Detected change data
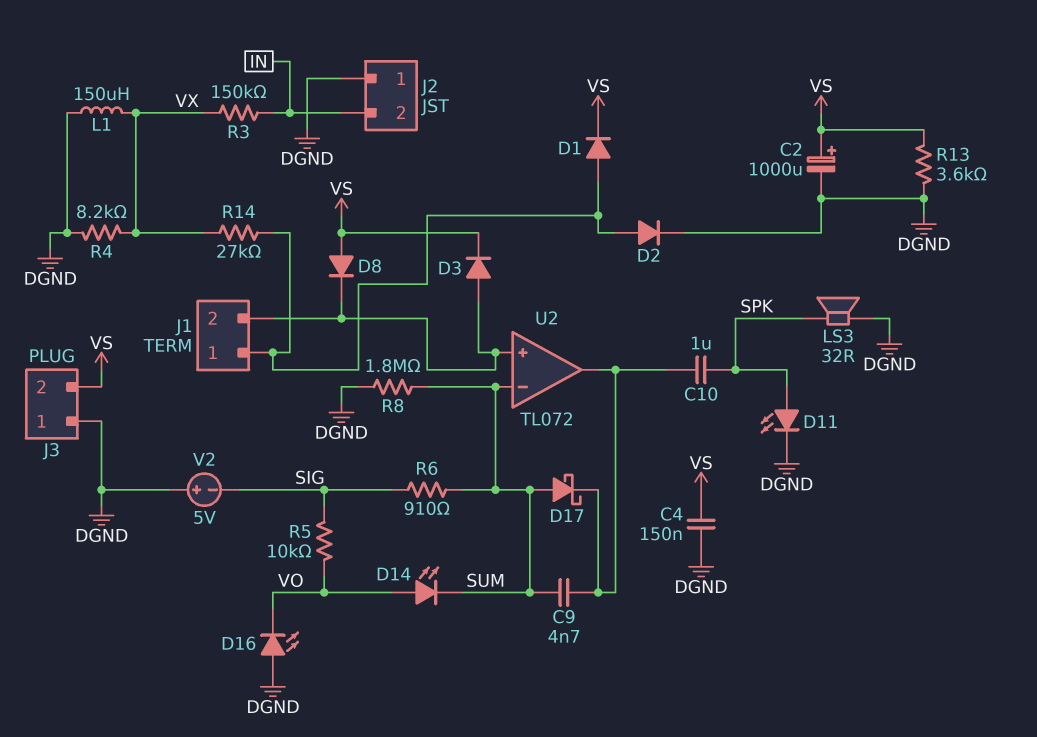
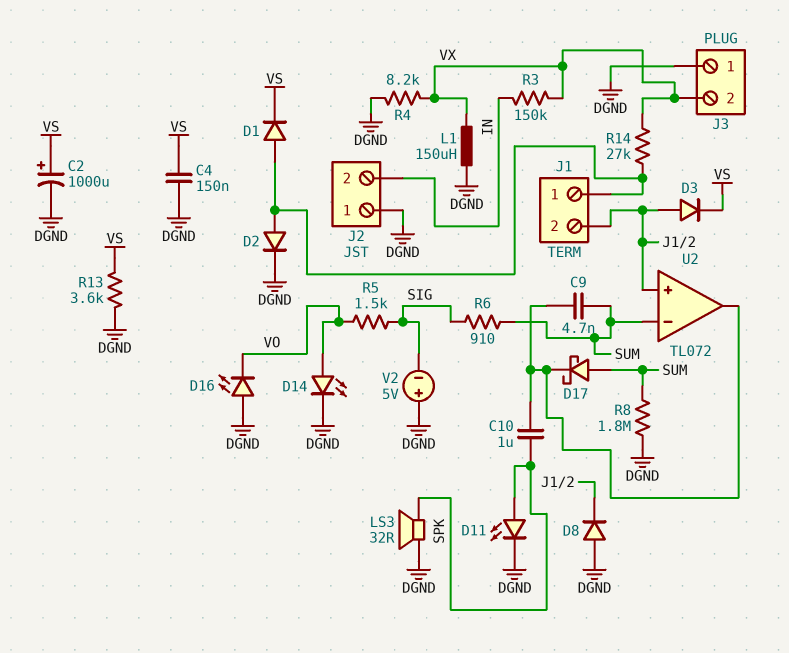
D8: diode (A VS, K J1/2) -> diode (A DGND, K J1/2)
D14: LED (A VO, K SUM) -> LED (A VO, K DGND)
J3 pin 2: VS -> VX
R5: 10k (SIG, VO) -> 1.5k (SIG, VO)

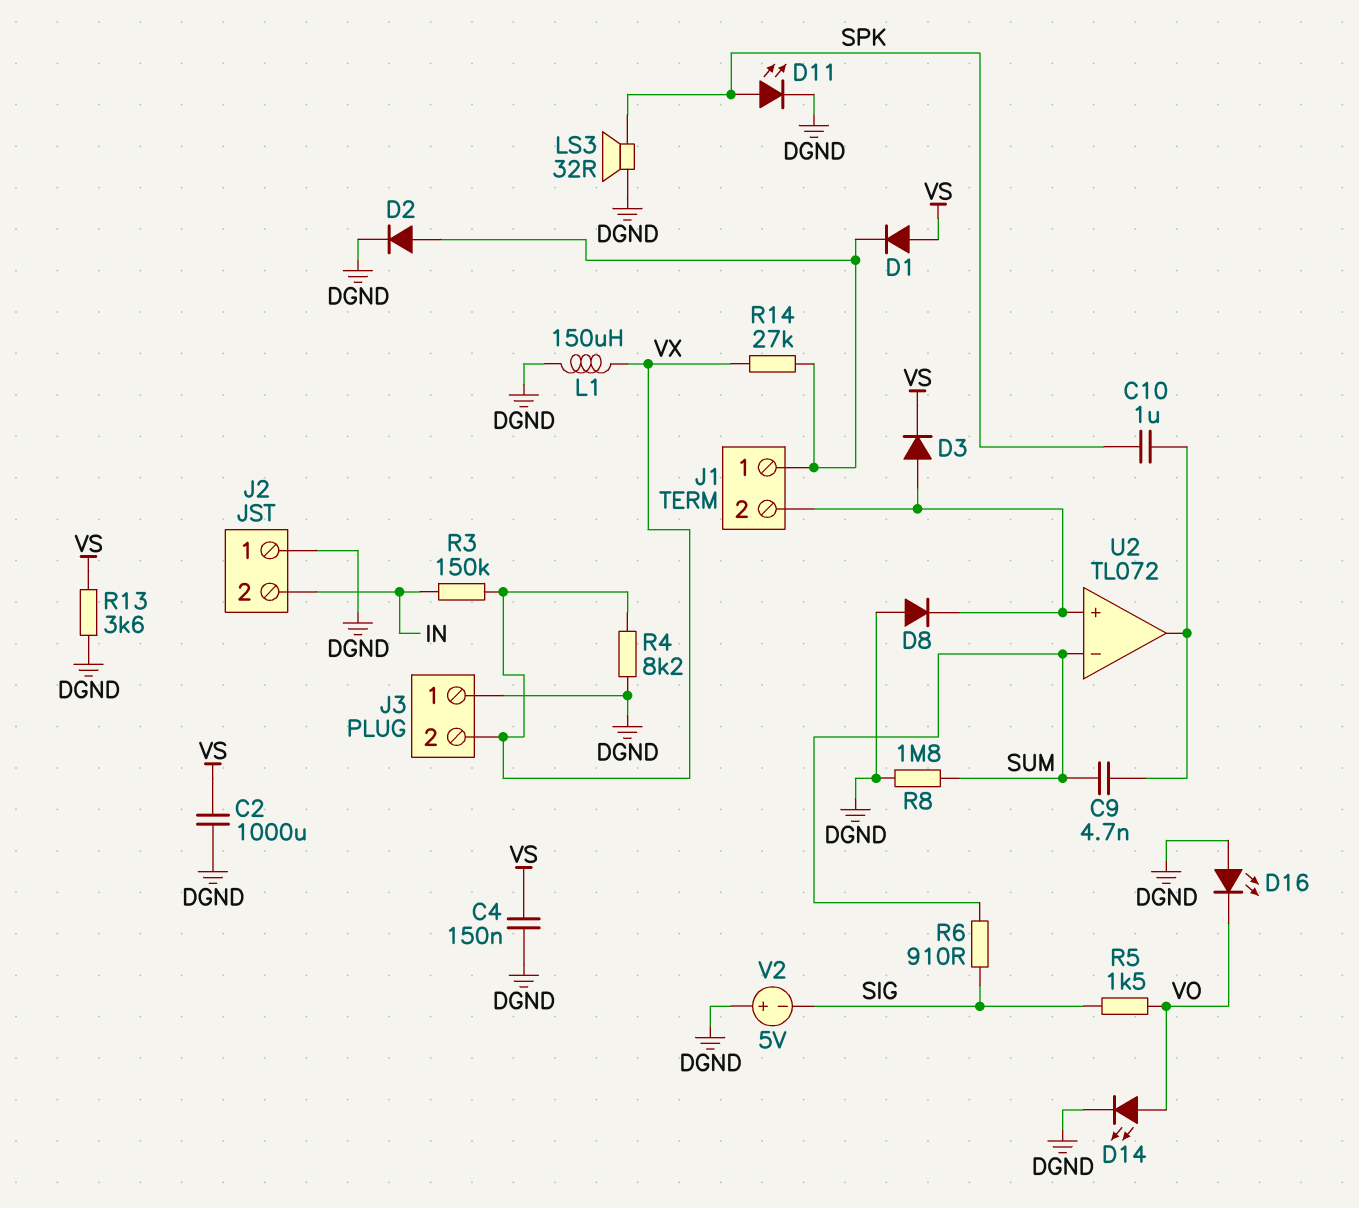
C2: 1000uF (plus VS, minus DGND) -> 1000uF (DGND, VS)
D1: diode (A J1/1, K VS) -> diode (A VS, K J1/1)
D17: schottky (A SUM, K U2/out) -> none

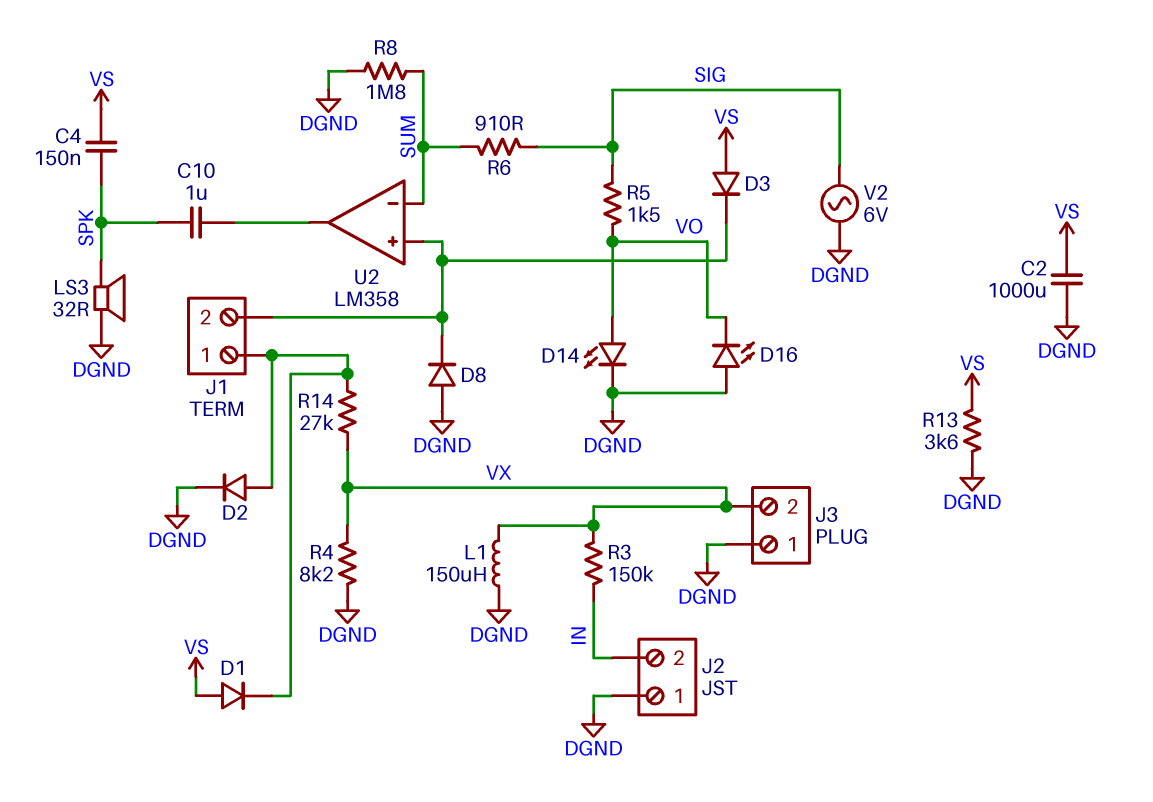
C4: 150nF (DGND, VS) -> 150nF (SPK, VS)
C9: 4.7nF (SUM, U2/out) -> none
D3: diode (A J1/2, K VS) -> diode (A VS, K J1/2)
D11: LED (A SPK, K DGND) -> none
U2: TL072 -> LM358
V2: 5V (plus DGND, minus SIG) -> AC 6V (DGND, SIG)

---

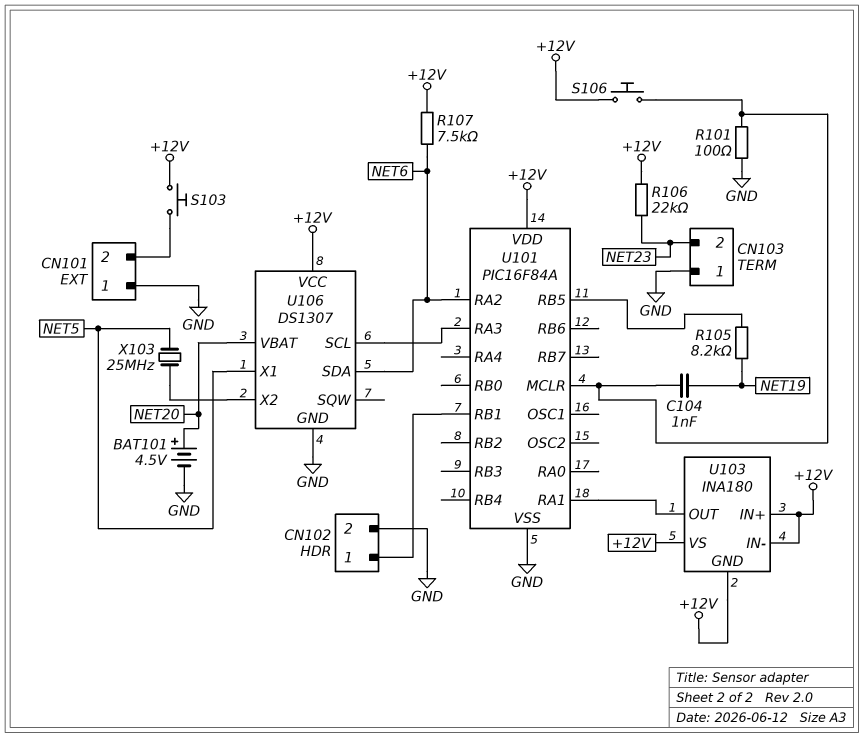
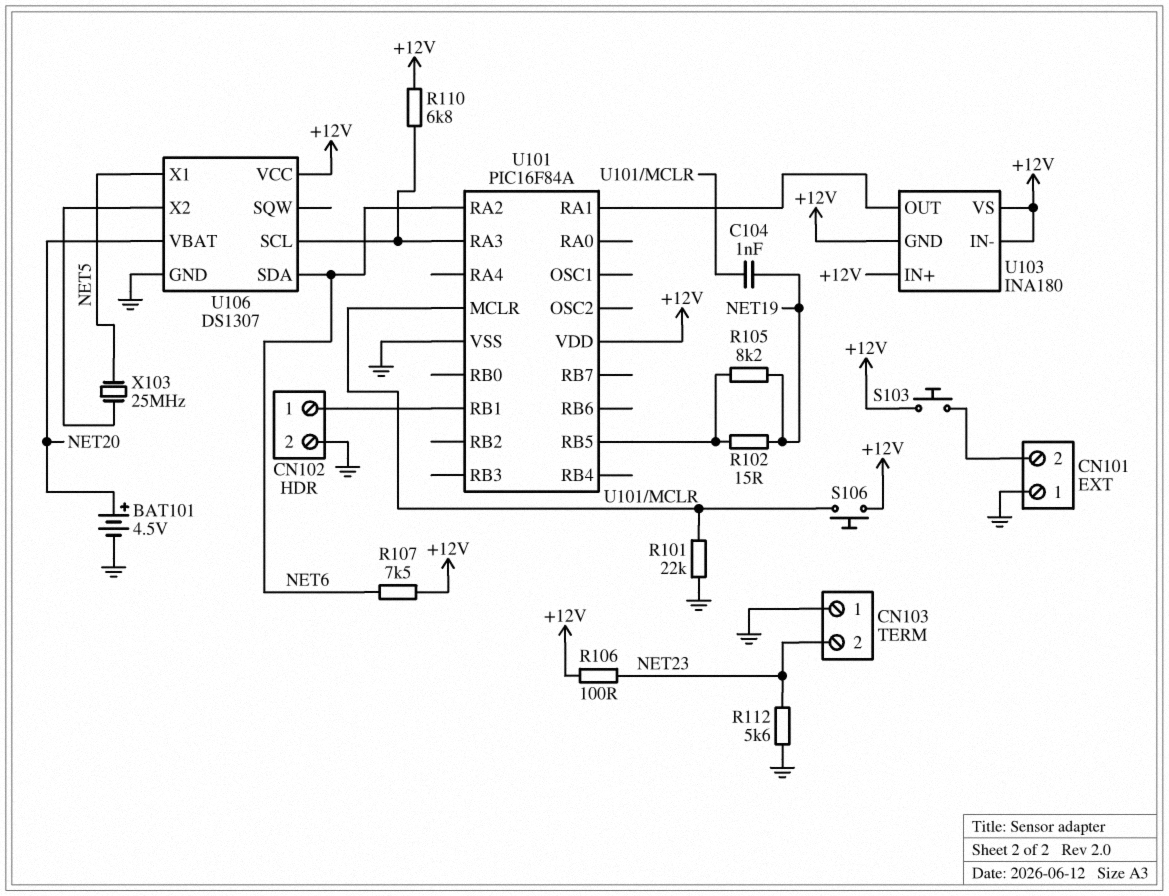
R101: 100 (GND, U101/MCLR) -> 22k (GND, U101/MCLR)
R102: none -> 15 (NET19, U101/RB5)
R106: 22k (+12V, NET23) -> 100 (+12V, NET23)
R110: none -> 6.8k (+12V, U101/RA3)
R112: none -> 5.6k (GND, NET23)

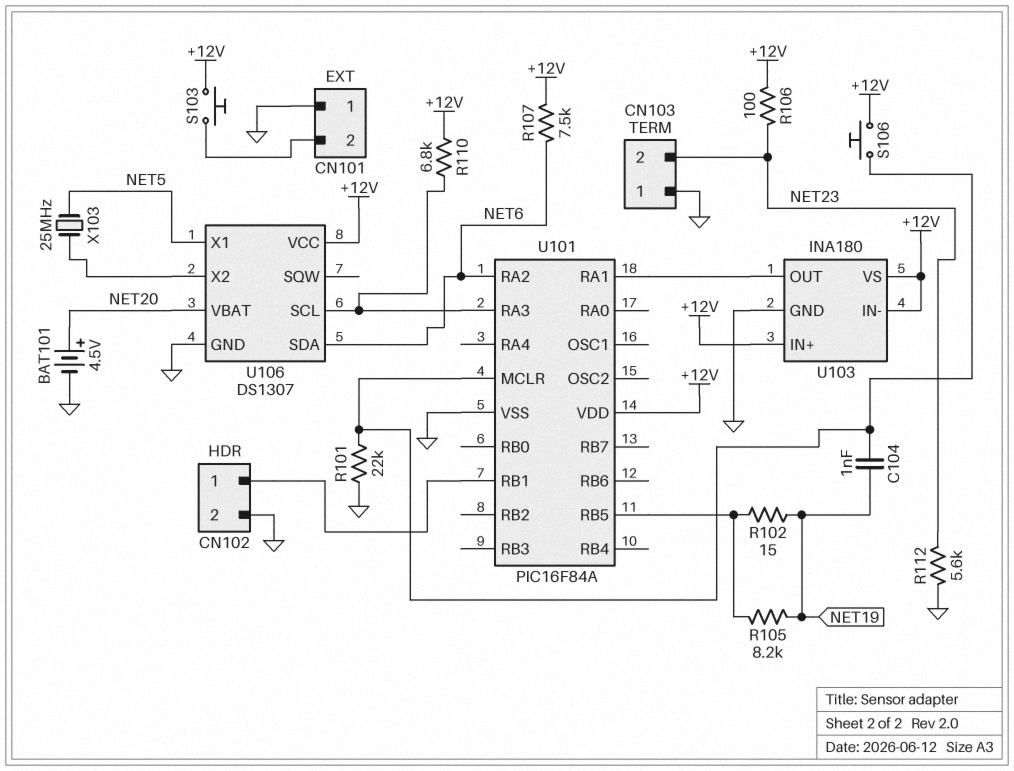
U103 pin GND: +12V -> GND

--

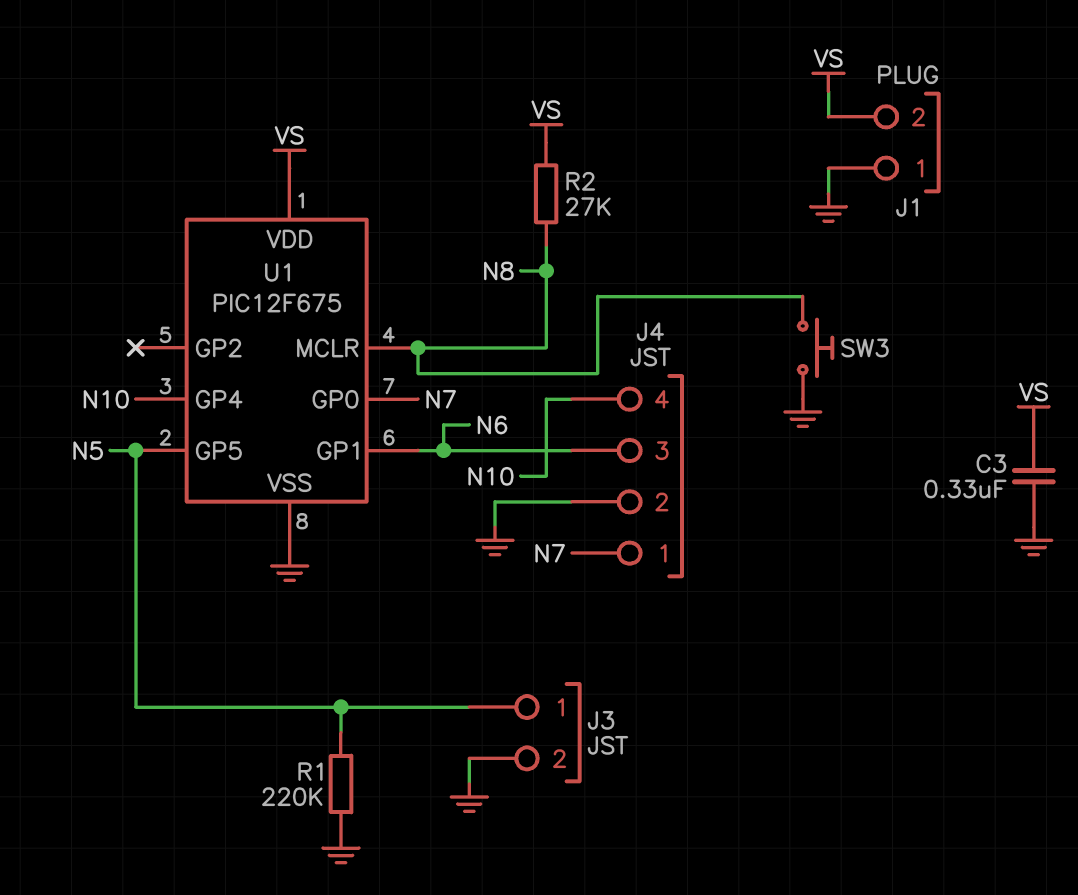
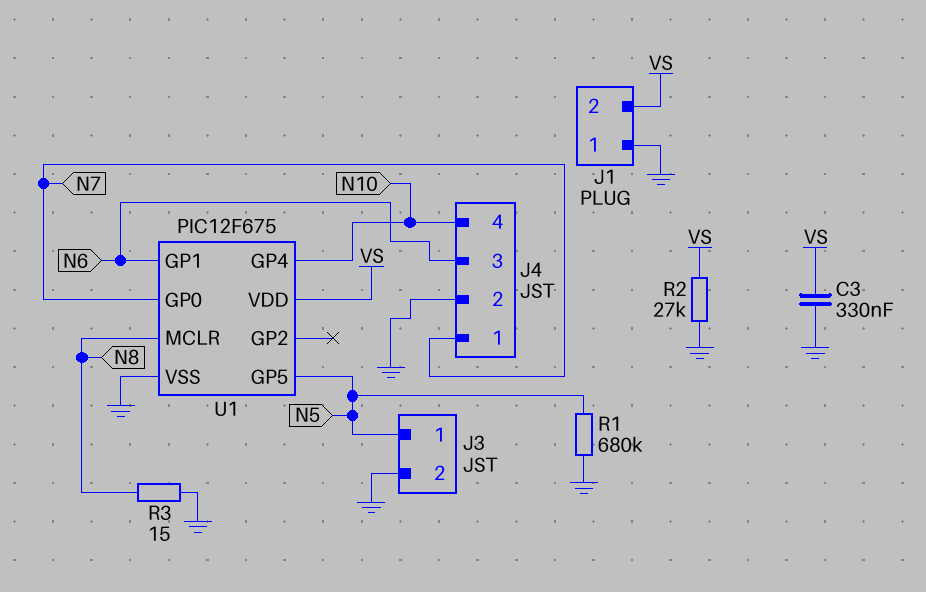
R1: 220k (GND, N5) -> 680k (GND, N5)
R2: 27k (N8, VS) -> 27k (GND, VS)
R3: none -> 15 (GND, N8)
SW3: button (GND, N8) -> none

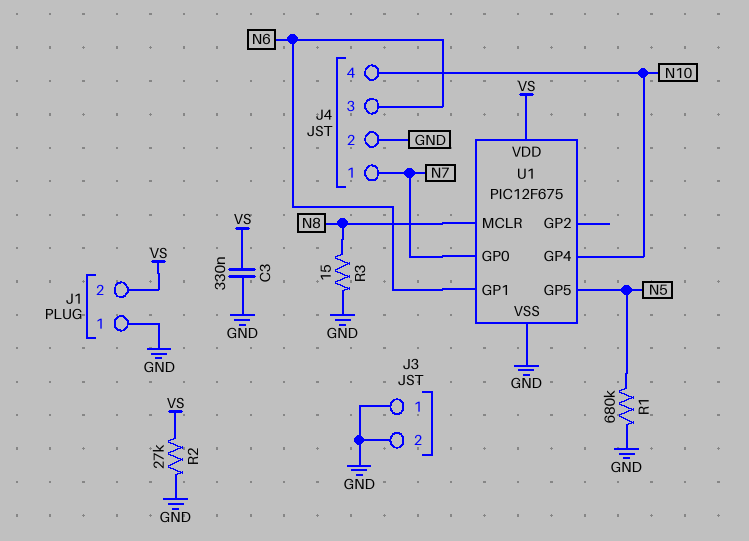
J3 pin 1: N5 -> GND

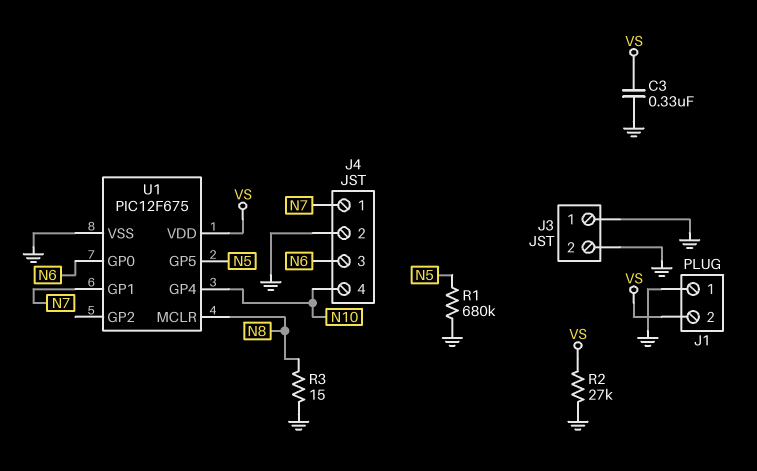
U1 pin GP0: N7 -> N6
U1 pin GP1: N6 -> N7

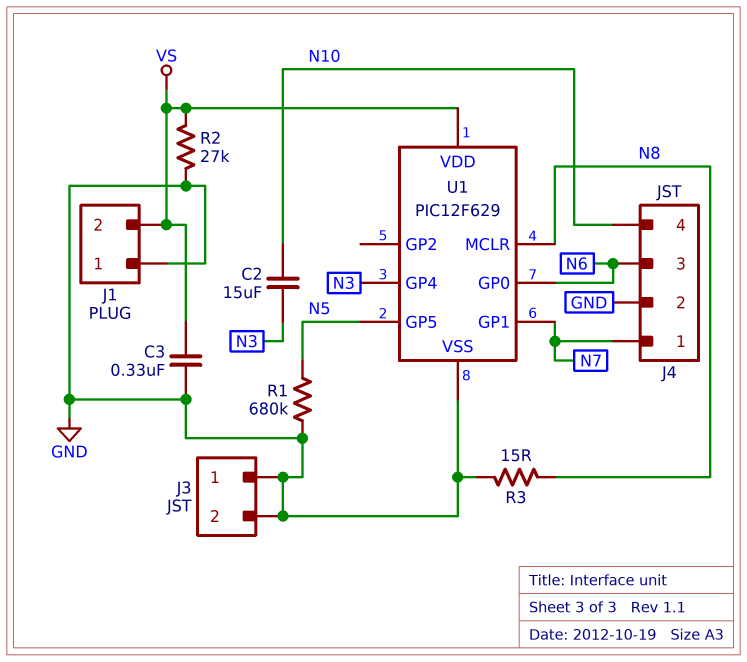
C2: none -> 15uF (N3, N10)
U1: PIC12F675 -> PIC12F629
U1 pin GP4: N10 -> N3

= What is being asked =
Each line from the one that contains "R101: 100 (GND, U101/MCLR)" down to the one that contains "U103 pin GND: +12V -> GND" is to be returned exactly as it stands above, both ends included, with pictures removed.

= Result below =
R101: 100 (GND, U101/MCLR) -> 22k (GND, U101/MCLR)
R102: none -> 15 (NET19, U101/RB5)
R106: 22k (+12V, NET23) -> 100 (+12V, NET23)
R110: none -> 6.8k (+12V, U101/RA3)
R112: none -> 5.6k (GND, NET23)

U103 pin GND: +12V -> GND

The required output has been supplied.